**Work instructions:**
In the data below, begin at the line with "(401, 338) = (637, 301): turquoise" and stop after the line with "(491, 372) = (359, 382): orange"; output those lines exactly and no pictures.

Before-and-after object lists
Segment Open

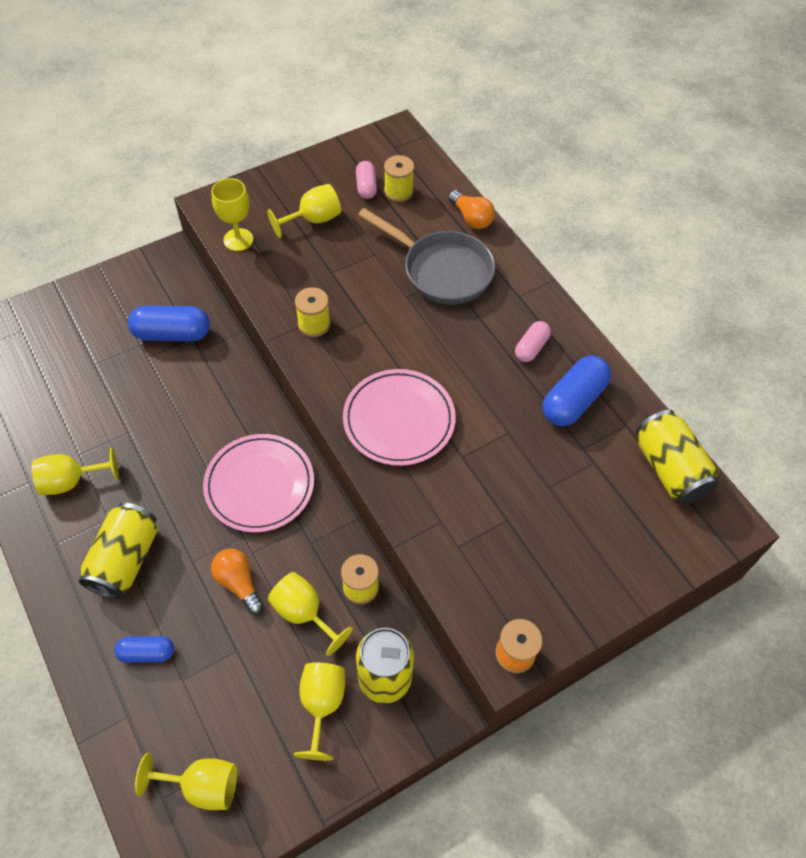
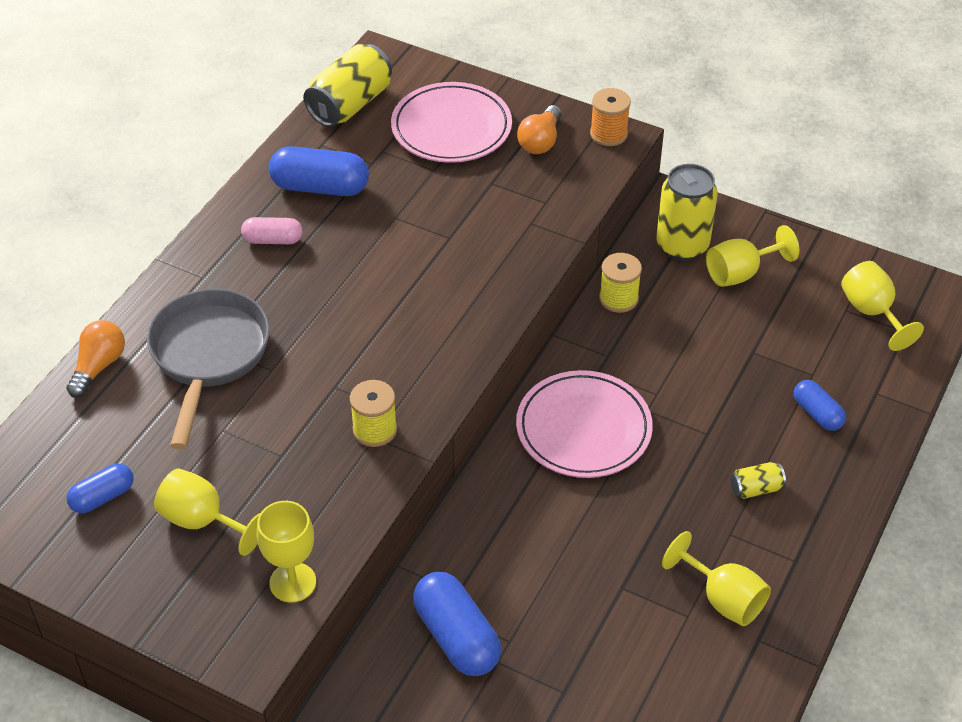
camera: 120 degrees left, 10 degrees down
(125, 560) = (756, 488): yellow can -> yellow can, size x0.48
(239, 583) = (695, 386): orange light bulb -> orange light bulb (540, 141)
(304, 613) = (678, 324): yellow goblet -> none
(366, 187) = (102, 497): pink capsule -> blue capsule
(398, 192) = (92, 458): yellow spool -> none
(399, 420) = (445, 299): pink plate -> pink plate (451, 128)

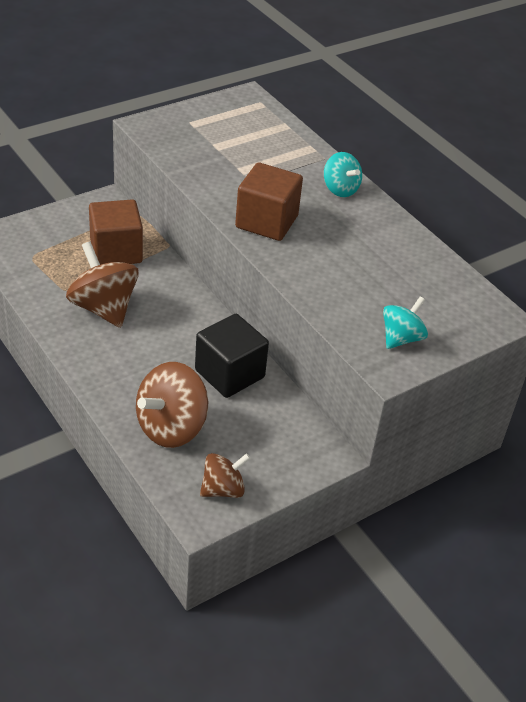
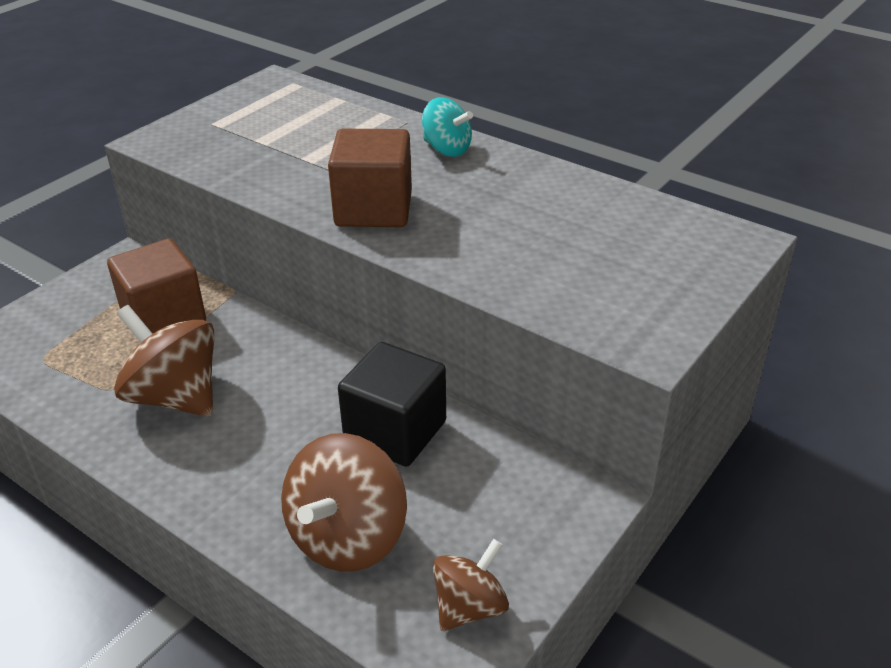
camera: 15 degrees left, 5 degrees down
(401, 338) = (637, 301): turquoise spinning top -> none

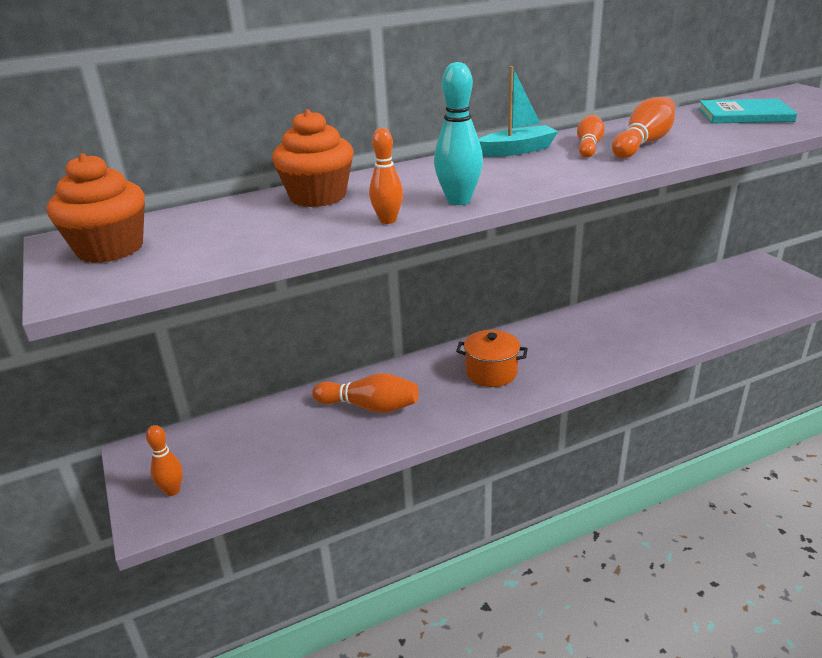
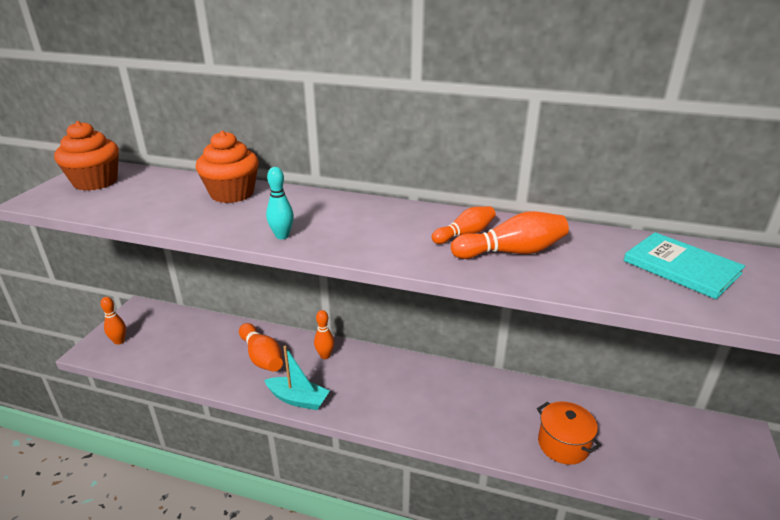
camera: 40 degrees right, 0 degrees up
(388, 220) = (218, 230): orange bowling pin -> orange bowling pin (325, 355)
(458, 200) = (282, 236): turquoise bowling pin -> turquoise bowling pin, size x0.67
(491, 372) = (359, 382): orange pot -> orange pot (563, 444)
(517, 150) = (411, 213): turquoise boat -> turquoise boat (298, 399)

Segment Closed

**Reply to the task:**
(401, 338) = (637, 301): turquoise spinning top -> none

camera: 40 degrees right, 0 degrees up
(388, 220) = (218, 230): orange bowling pin -> orange bowling pin (325, 355)
(458, 200) = (282, 236): turquoise bowling pin -> turquoise bowling pin, size x0.67
(491, 372) = (359, 382): orange pot -> orange pot (563, 444)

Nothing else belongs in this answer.